# [Given data]
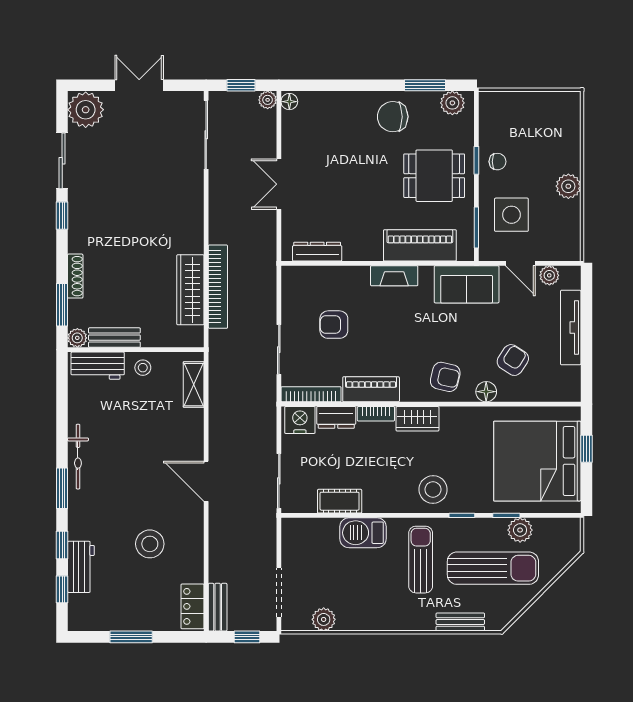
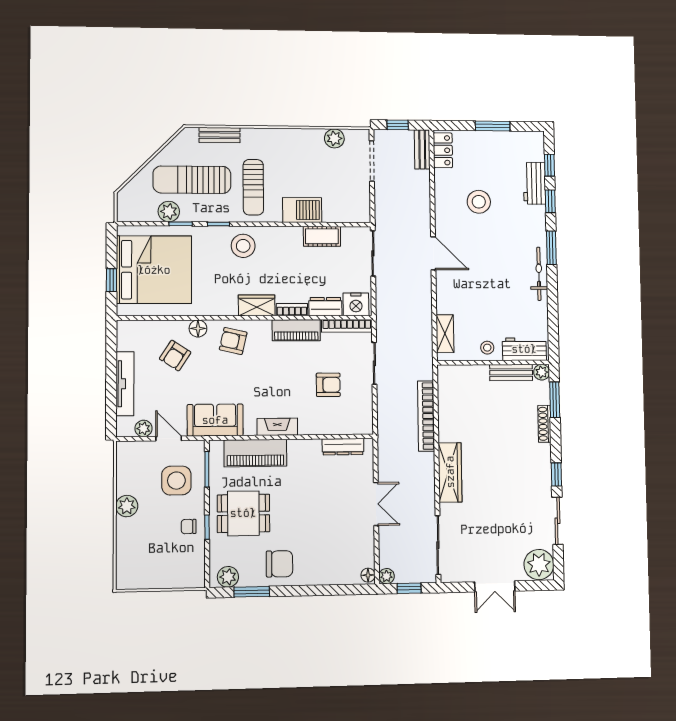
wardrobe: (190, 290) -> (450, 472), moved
...
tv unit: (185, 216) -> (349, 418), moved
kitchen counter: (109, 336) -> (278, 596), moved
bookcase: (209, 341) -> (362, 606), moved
* * *
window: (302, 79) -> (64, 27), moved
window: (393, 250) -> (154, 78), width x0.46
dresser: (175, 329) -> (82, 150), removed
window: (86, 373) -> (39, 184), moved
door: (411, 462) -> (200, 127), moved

# [To do]
Where a line of the data holds "window", show that line.

# [Solution for this exercise]
window: (302, 79) -> (64, 27), moved
window: (393, 250) -> (154, 78), width x0.46
window: (86, 373) -> (39, 184), moved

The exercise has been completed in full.